(Provided data)

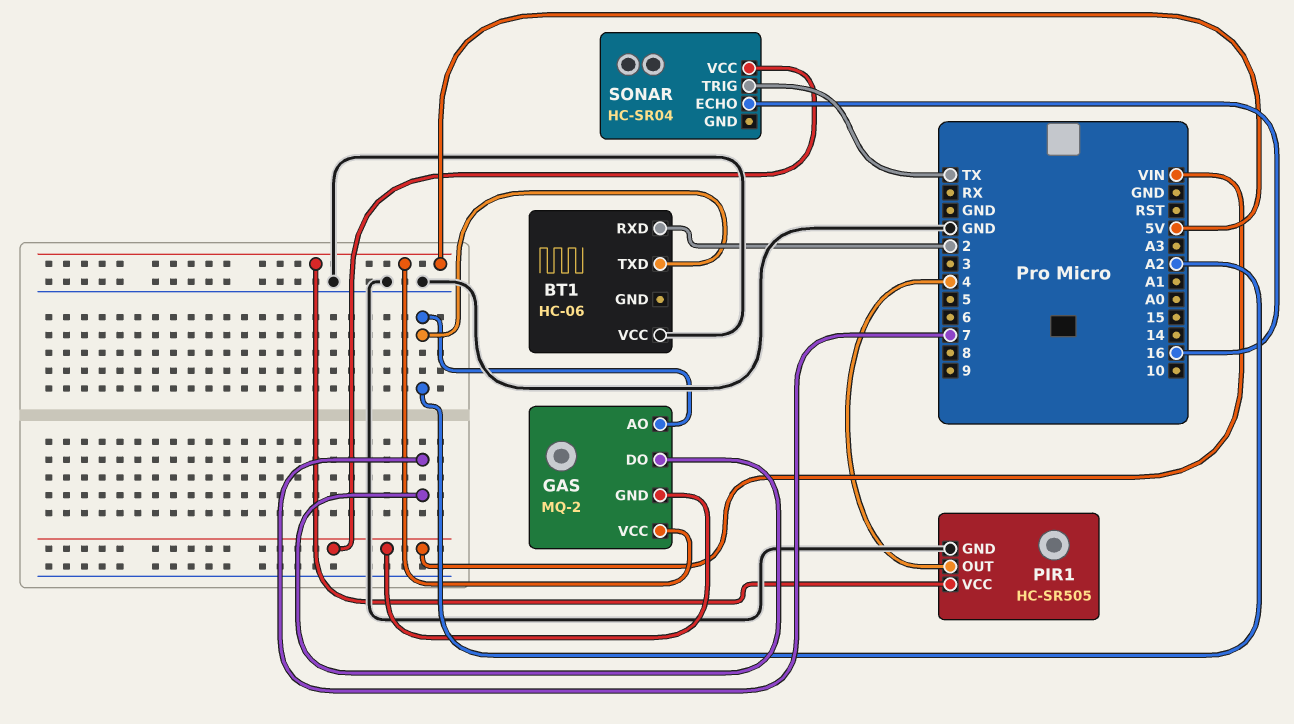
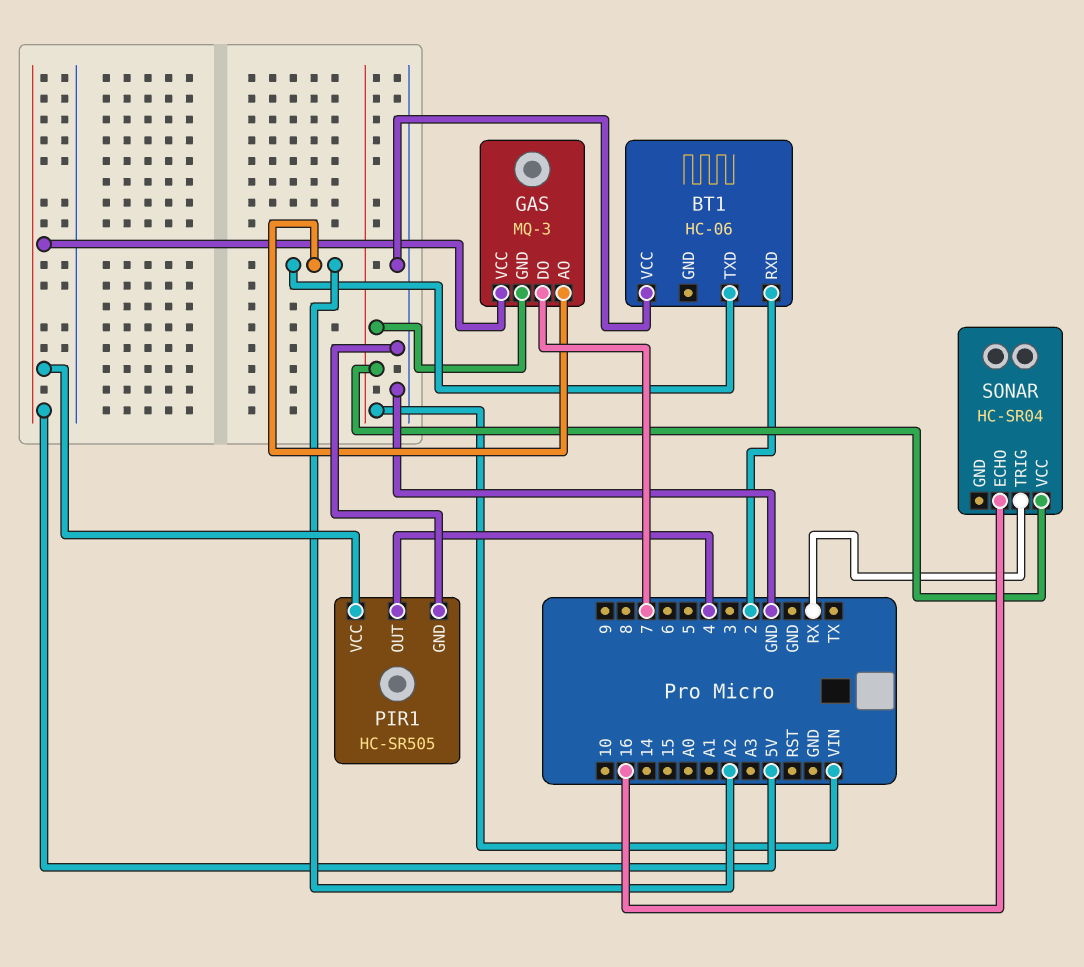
GAS: MQ-2 -> MQ-3
SONAR pin TRIG: TX -> RX

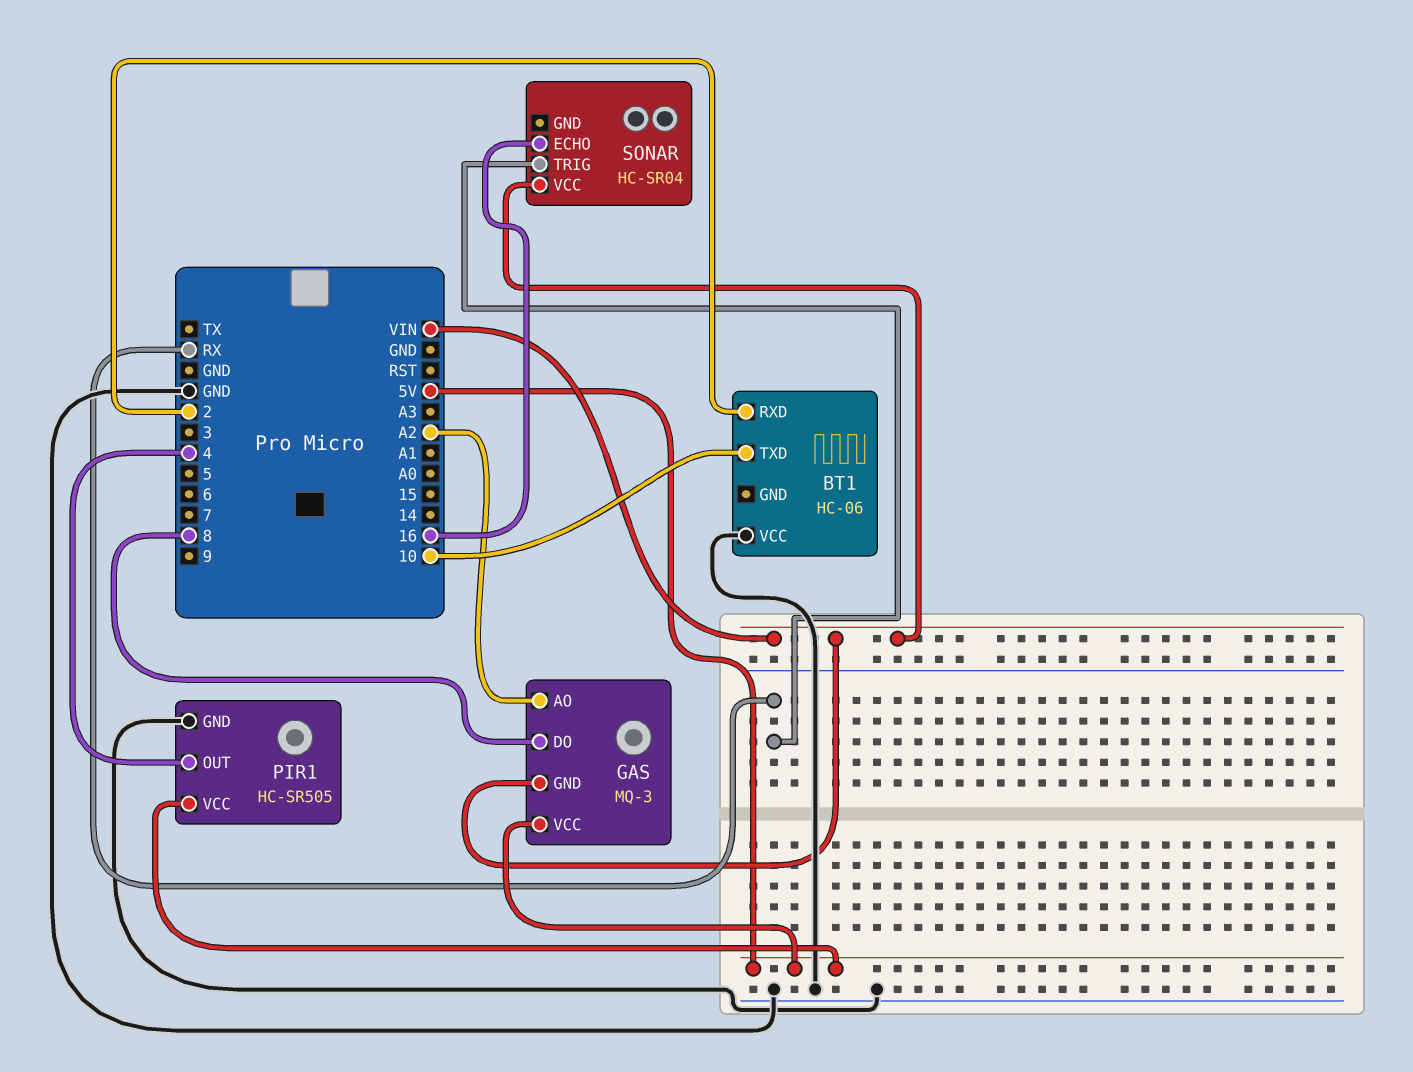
BT1 pin TXD: A2 -> 10
GAS pin DO: 7 -> 8

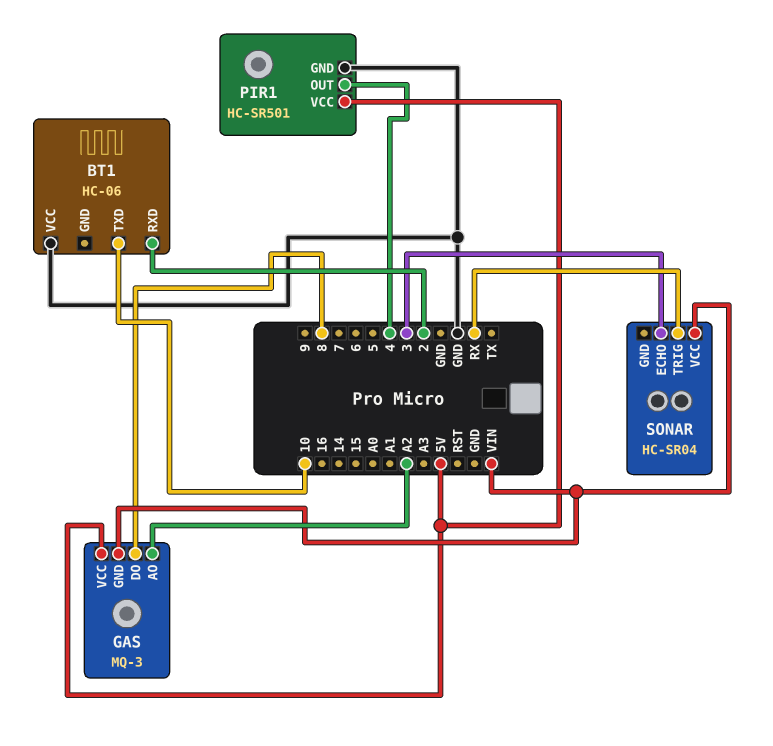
PIR1: HC-SR505 -> HC-SR501
SONAR pin ECHO: 16 -> 3

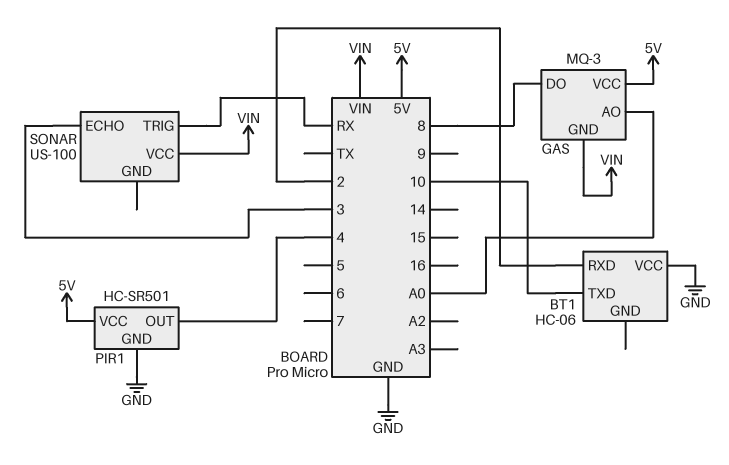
GAS pin AO: A2 -> A0
SONAR: HC-SR04 -> US-100

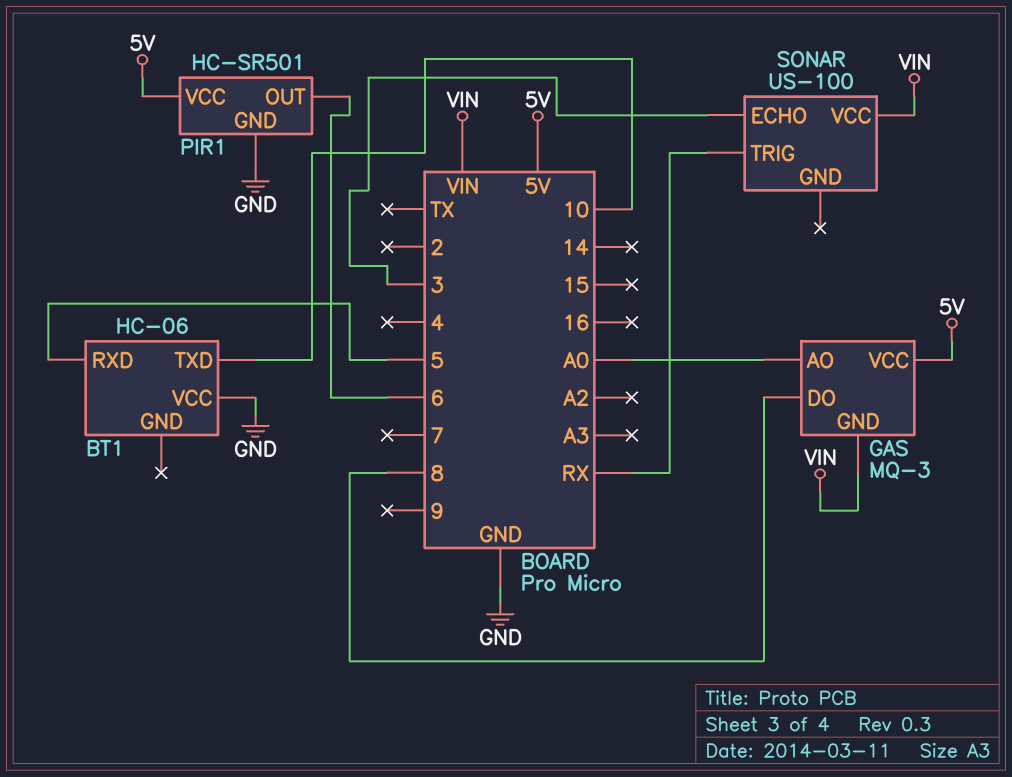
BT1 pin RXD: 2 -> 5
PIR1 pin OUT: 4 -> 6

(End Provided data)

What to produce:
Repeat every record exactly, but not the pictures.

Output:
GAS: MQ-2 -> MQ-3
SONAR pin TRIG: TX -> RX

BT1 pin TXD: A2 -> 10
GAS pin DO: 7 -> 8

PIR1: HC-SR505 -> HC-SR501
SONAR pin ECHO: 16 -> 3

GAS pin AO: A2 -> A0
SONAR: HC-SR04 -> US-100

BT1 pin RXD: 2 -> 5
PIR1 pin OUT: 4 -> 6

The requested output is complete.